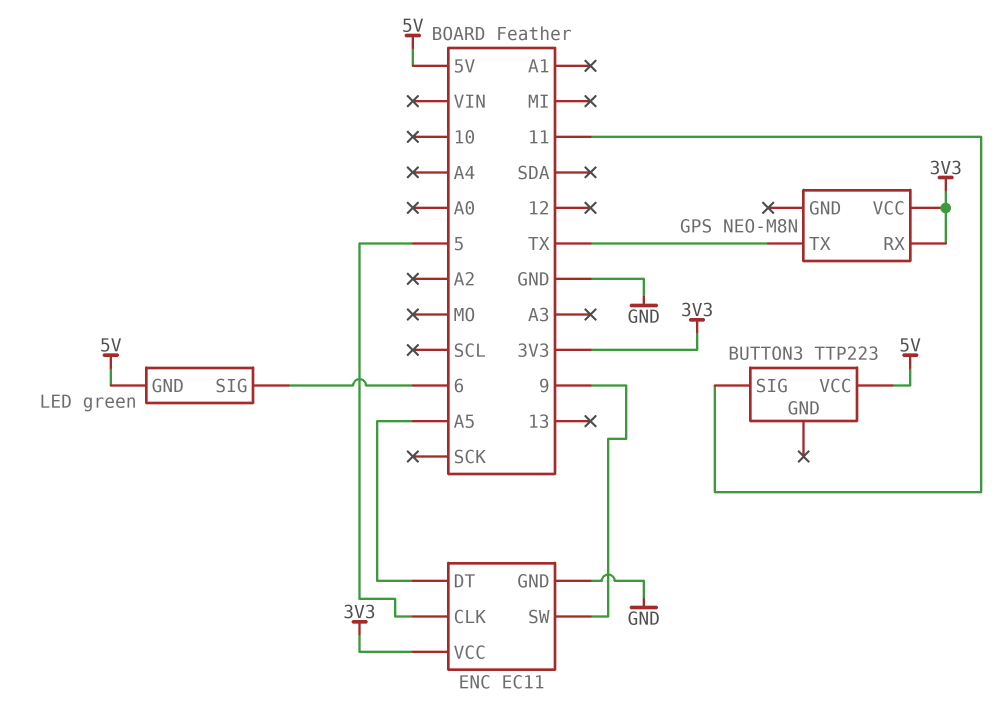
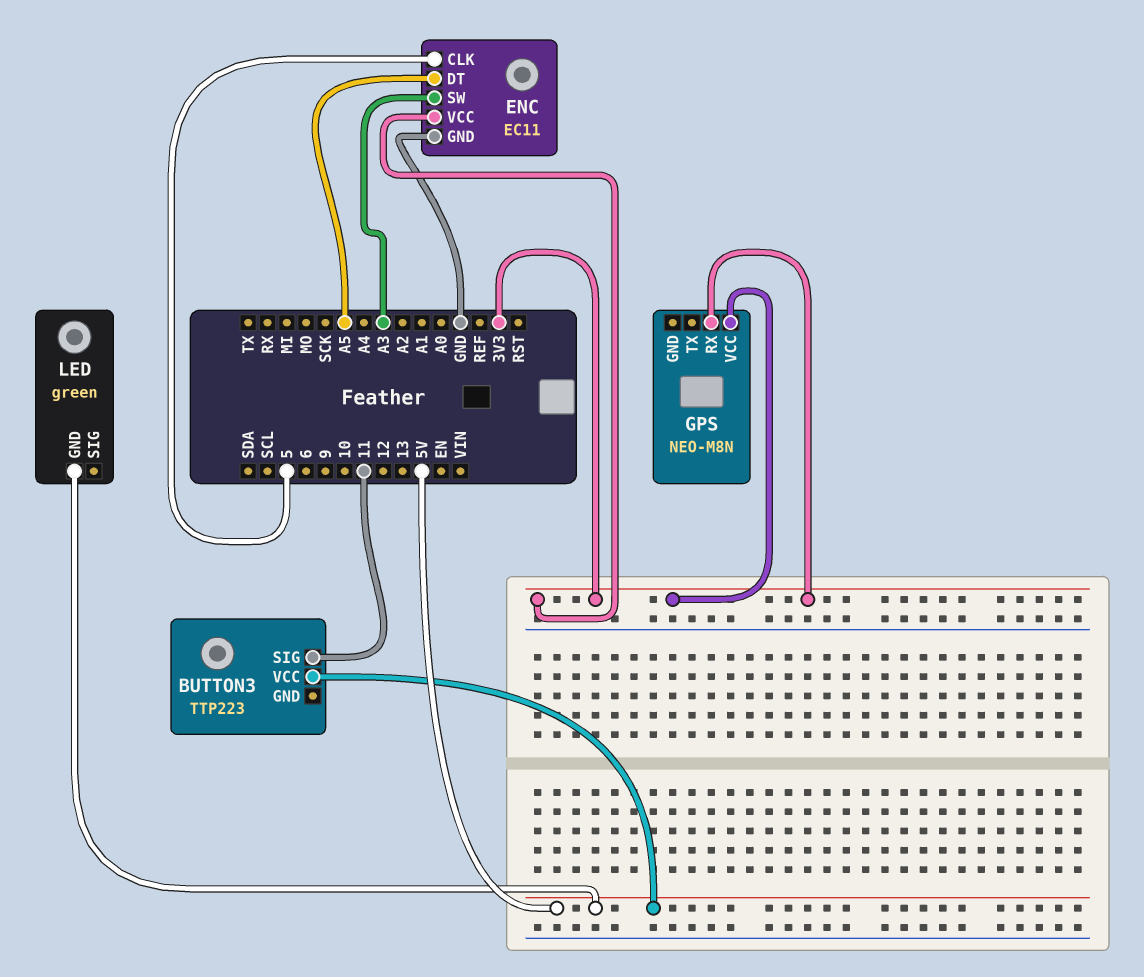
ENC pin SW: 9 -> A3
GPS pin TX: TX -> none
LED pin SIG: 6 -> none

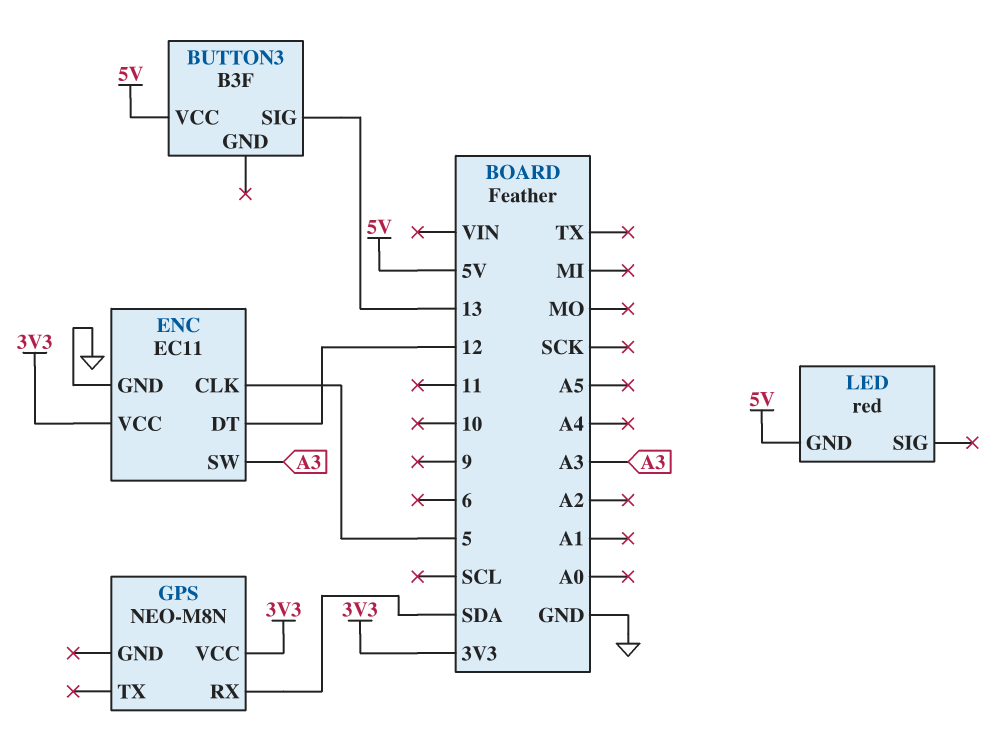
BUTTON3: TTP223 -> B3F
BUTTON3 pin SIG: 11 -> 13
ENC pin DT: A5 -> 12
GPS pin RX: 3V3 -> SDA
LED: green -> red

##############################

HOW TO COMPLETE THIS TASK: Please copy out each line above exactly as written, but not the pictures.

TASK RESULT:
ENC pin SW: 9 -> A3
GPS pin TX: TX -> none
LED pin SIG: 6 -> none

BUTTON3: TTP223 -> B3F
BUTTON3 pin SIG: 11 -> 13
ENC pin DT: A5 -> 12
GPS pin RX: 3V3 -> SDA
LED: green -> red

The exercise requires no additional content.